━━━ DATA ━━━

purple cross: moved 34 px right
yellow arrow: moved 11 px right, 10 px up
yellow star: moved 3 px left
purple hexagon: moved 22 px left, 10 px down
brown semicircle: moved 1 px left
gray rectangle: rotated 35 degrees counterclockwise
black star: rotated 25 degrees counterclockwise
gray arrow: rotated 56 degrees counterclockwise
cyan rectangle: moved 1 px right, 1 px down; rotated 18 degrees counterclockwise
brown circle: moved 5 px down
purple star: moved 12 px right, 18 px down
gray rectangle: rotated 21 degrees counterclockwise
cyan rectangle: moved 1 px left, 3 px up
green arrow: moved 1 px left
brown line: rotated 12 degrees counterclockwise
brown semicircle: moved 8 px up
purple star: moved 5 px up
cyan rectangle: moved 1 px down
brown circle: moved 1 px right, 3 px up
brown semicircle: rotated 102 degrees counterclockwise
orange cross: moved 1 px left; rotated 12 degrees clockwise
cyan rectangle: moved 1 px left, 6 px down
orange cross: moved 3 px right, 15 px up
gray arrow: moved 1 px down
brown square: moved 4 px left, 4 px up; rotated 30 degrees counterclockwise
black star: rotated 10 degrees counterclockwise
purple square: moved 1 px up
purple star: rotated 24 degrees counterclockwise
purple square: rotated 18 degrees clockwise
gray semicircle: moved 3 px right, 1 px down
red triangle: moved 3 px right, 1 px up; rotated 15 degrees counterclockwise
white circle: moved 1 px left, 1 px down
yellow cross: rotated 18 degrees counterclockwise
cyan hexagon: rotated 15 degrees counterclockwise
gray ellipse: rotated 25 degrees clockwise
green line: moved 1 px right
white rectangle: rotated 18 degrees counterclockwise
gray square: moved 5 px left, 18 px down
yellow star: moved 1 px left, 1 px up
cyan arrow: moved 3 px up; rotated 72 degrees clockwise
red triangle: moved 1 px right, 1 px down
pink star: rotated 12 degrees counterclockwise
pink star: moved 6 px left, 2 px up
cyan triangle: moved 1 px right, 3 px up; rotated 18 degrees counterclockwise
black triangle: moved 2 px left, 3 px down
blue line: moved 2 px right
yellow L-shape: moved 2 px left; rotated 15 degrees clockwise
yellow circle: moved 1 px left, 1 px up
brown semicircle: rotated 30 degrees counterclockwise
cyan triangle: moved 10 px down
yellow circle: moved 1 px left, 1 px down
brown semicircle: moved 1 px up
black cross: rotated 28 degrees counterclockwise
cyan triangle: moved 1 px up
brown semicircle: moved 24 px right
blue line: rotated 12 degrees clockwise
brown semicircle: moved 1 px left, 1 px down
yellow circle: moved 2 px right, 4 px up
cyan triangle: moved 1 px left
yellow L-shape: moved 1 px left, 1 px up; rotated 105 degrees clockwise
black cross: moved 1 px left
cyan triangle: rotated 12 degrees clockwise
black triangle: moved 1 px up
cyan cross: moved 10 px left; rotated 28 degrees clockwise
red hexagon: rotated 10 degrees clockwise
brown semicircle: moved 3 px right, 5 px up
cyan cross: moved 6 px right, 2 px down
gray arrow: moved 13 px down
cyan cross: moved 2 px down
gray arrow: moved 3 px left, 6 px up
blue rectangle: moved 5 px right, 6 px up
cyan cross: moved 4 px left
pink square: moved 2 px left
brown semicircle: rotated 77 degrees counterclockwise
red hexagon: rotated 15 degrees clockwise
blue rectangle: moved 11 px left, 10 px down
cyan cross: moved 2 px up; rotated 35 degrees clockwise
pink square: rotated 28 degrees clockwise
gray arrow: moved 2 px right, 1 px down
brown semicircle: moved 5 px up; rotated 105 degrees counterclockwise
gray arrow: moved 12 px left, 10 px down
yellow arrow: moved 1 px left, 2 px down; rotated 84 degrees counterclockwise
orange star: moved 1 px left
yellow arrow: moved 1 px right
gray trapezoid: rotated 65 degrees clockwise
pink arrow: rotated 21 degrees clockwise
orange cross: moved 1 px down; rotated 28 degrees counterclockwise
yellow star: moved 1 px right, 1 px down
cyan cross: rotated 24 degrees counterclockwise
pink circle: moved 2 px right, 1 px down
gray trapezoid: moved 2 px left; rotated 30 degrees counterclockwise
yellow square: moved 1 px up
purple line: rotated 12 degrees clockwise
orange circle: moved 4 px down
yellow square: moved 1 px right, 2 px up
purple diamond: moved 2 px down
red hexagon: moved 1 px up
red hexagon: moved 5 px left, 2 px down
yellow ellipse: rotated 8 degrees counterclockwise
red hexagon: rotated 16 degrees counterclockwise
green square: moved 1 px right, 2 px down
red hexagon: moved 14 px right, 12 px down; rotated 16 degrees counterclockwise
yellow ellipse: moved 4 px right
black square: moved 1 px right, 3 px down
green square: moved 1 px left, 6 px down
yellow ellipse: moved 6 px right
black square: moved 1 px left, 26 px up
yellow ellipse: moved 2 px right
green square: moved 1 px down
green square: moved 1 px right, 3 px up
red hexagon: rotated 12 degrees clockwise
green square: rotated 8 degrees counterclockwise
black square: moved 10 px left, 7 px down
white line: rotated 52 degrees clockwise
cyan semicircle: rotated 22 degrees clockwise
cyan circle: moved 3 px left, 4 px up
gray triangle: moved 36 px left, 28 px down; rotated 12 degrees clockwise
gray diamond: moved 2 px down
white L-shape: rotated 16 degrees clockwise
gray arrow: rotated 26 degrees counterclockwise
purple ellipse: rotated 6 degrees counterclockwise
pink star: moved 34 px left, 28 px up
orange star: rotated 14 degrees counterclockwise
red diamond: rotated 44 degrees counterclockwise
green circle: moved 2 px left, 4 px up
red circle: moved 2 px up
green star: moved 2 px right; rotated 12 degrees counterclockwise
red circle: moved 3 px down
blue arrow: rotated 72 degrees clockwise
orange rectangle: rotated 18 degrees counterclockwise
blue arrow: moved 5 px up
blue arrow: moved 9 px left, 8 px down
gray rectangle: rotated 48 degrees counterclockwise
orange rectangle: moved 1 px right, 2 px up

━━━

(THE PROBLEM): List each line of the records above that contains the string "green".

(TASK RESULT):
green arrow: moved 1 px left
green line: moved 1 px right
green square: moved 1 px right, 2 px down
green square: moved 1 px left, 6 px down
green square: moved 1 px down
green square: moved 1 px right, 3 px up
green square: rotated 8 degrees counterclockwise
green circle: moved 2 px left, 4 px up
green star: moved 2 px right; rotated 12 degrees counterclockwise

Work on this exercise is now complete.